→ **TO DO**: Which lines of the material hold the word "left"? Copy each one.

→ **DATASET EXCERPTS**:

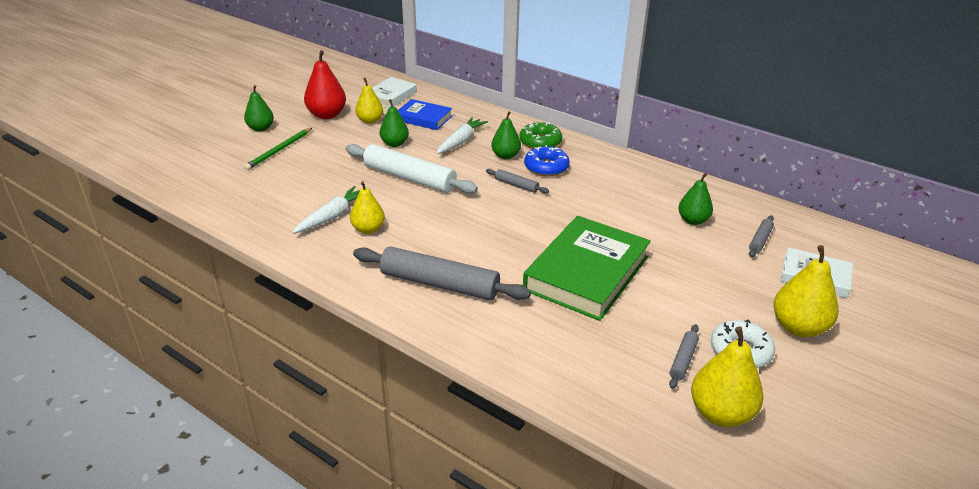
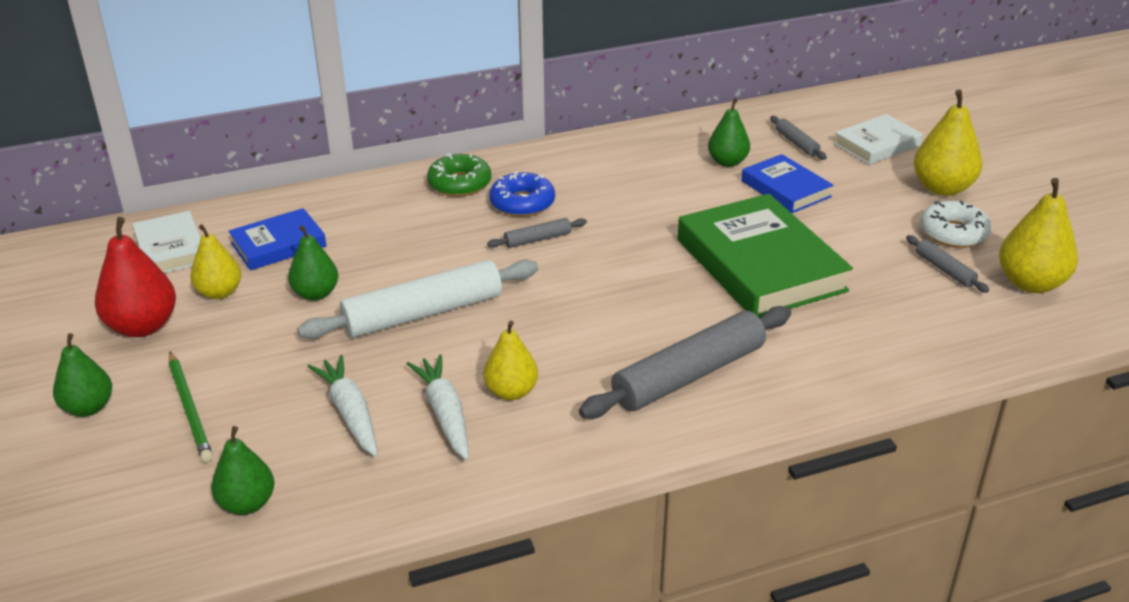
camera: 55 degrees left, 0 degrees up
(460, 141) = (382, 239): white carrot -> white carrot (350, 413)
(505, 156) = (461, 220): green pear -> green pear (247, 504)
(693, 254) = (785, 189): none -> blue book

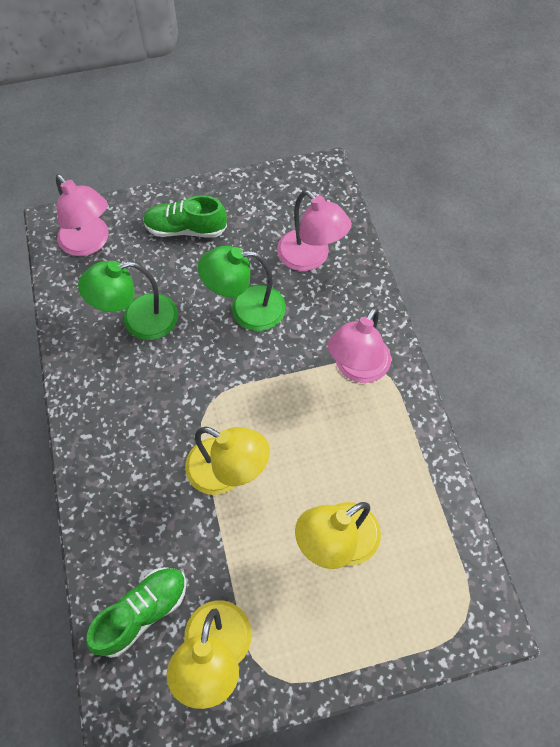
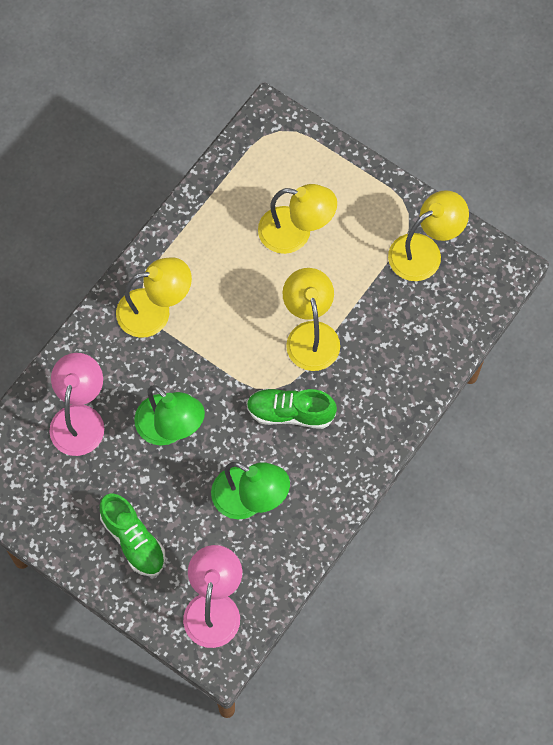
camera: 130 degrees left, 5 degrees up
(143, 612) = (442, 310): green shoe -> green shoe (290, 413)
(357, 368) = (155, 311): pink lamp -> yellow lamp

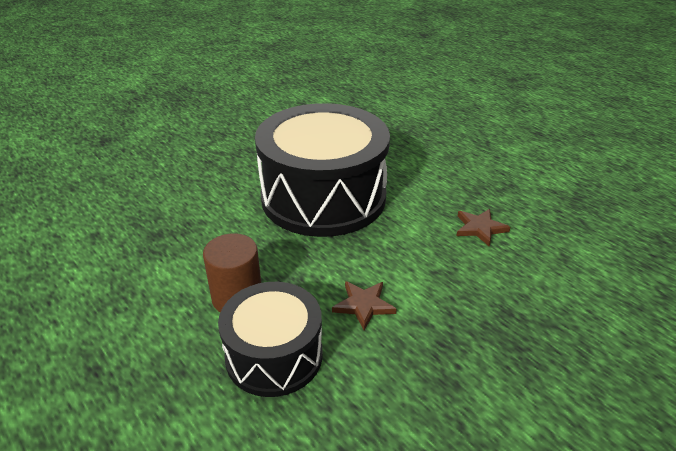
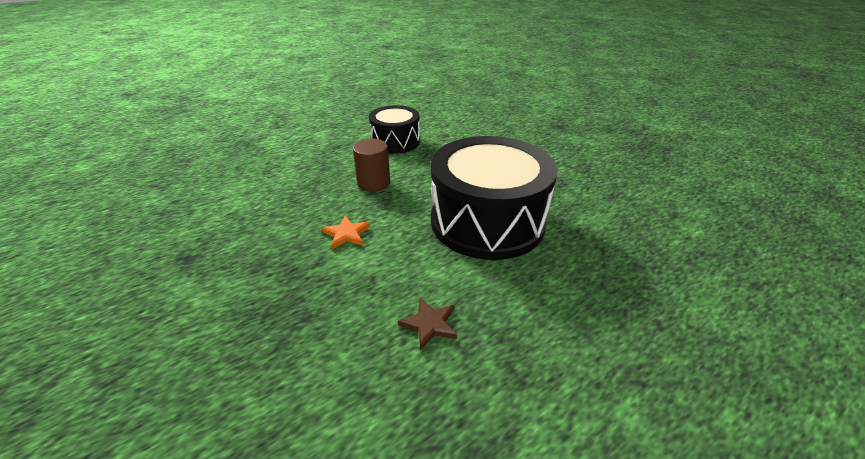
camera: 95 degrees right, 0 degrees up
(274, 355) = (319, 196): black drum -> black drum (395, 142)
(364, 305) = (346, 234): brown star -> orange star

→ **RESPONSE TO THIS TASK**:
camera: 55 degrees left, 0 degrees up
camera: 130 degrees left, 5 degrees up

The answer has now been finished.